Transcribe all of the data verbatim, please, and leave out its pictures.

——

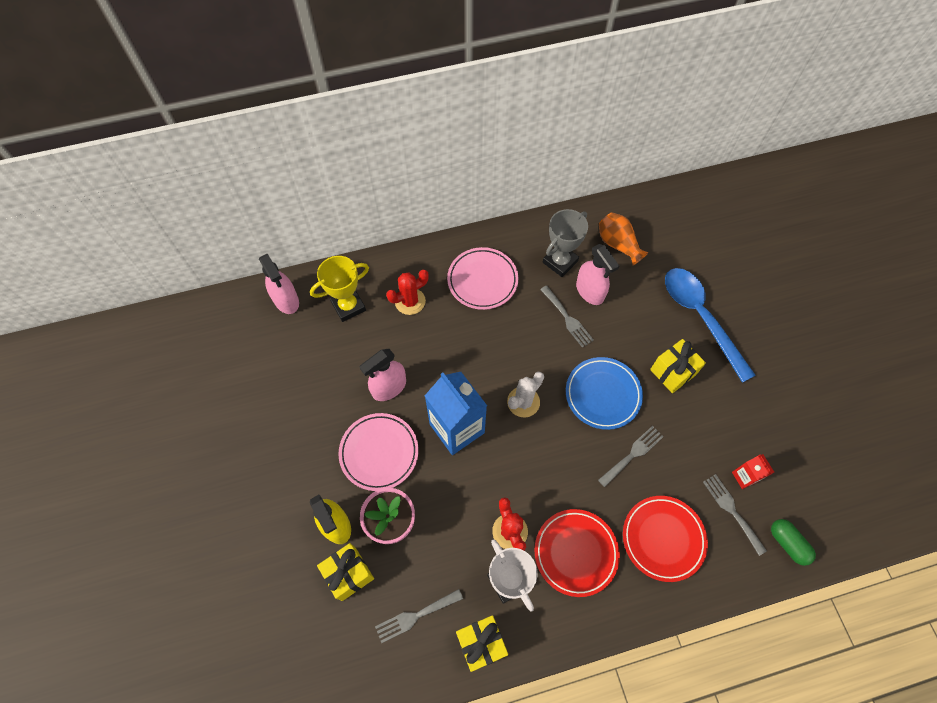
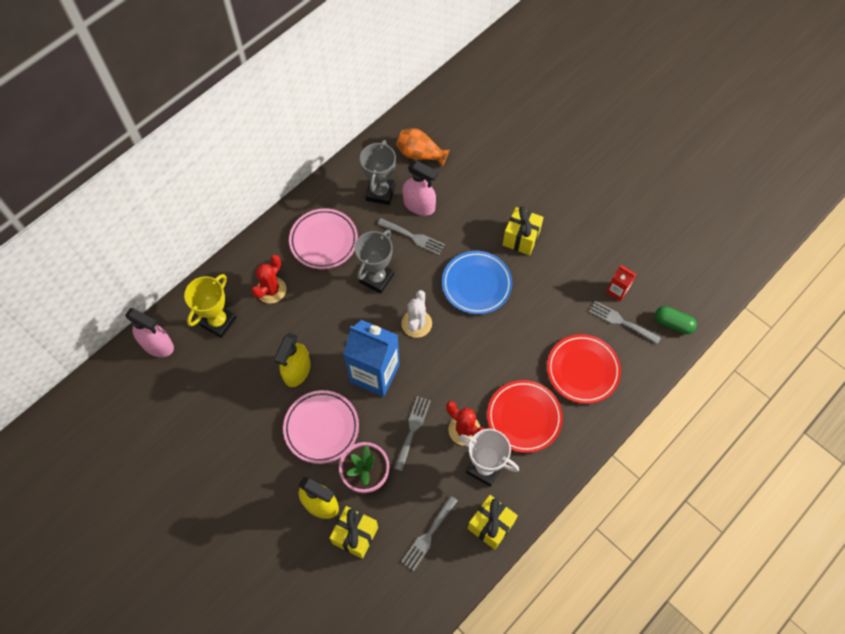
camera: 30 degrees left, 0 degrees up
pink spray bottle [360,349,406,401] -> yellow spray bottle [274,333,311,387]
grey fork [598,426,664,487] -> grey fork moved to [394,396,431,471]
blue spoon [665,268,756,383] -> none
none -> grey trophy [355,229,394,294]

——

### [Answer box]
camera: 30 degrees left, 0 degrees up
pink spray bottle [360,349,406,401] -> yellow spray bottle [274,333,311,387]
grey fork [598,426,664,487] -> grey fork moved to [394,396,431,471]
blue spoon [665,268,756,383] -> none
none -> grey trophy [355,229,394,294]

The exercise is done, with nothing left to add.